**Source information**
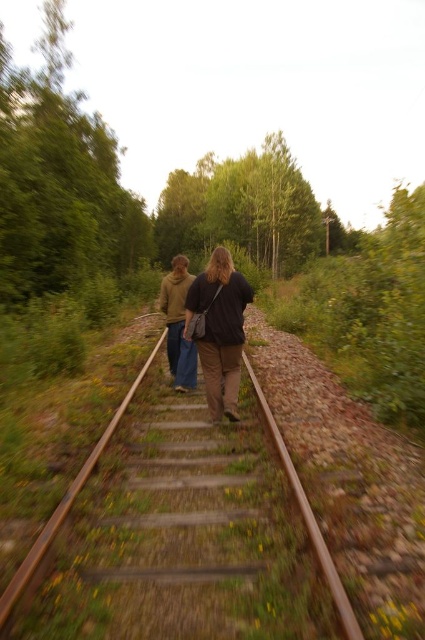
You are standing at the point where the two people are walking along the railway tracks. You want to know how far the point at coordinates (232, 324) is from you. Can you determine the distance?

The point at coordinates (232, 324) is 5.19 meters away from you.

Based on the photo, you are a hiker who wants to take a photo of the brown cotton hoodie at center and the rusty metal train track at center from the current position. Which object will appear closer to the camera in the photo?

The rusty metal train track at center is in front of the brown cotton hoodie at center, so it will appear closer to the camera in the photo.

You are standing at the origin point of the coordinate system. You want to walk to the rusty metal train track at center. In which direction should you move?

The rusty metal train track at center is located at coordinate point 0.834 in the x direction and 0.424 in the y direction. Since the origin is at the bottom left corner, you should move to the right and slightly upwards to reach the rusty metal train track at center.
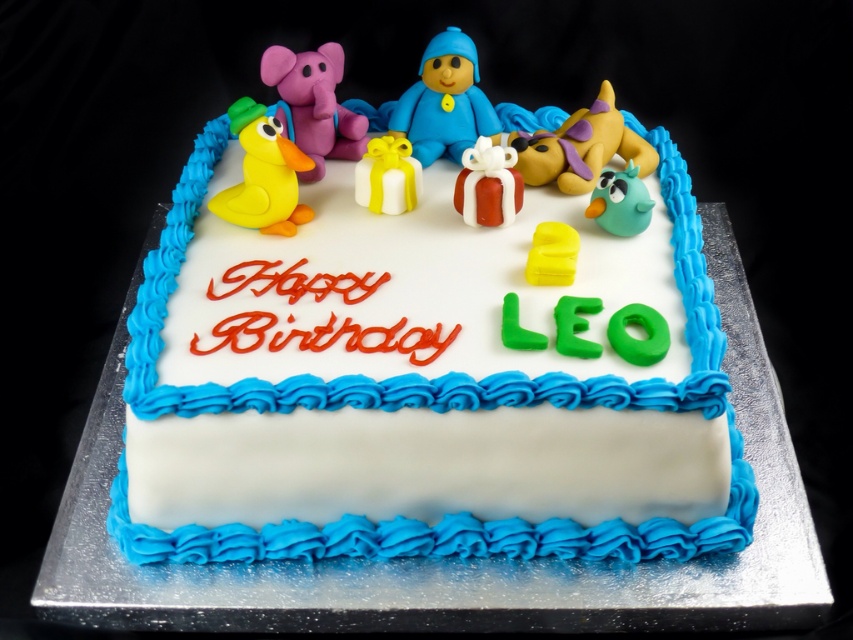
You are a guest at a birthday party and want to place a candle on the tallest decoration on the cake. Which decoration should you choose between the blue matte figure at center and the white fondant gift at center?

The blue matte figure at center is much taller than the white fondant gift at center, so you should place the candle on the blue matte figure at center.

You are a guest at a birthday party and want to take a photo of the blue matte figure at center and the white fondant gift at center on the cake. Which one is placed higher up?

The blue matte figure at center is positioned over the white fondant gift at center, so it is higher up.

**Work instructions**
Copy out the listing from the line with "The point at coordinates (232, 324) is 5.19" to the line with "The rusty metal train track at center is in", both of those lines included, reproducing each line without change.

**Answer section**
The point at coordinates (232, 324) is 5.19 meters away from you.

Based on the photo, you are a hiker who wants to take a photo of the brown cotton hoodie at center and the rusty metal train track at center from the current position. Which object will appear closer to the camera in the photo?

The rusty metal train track at center is in front of the brown cotton hoodie at center, so it will appear closer to the camera in the photo.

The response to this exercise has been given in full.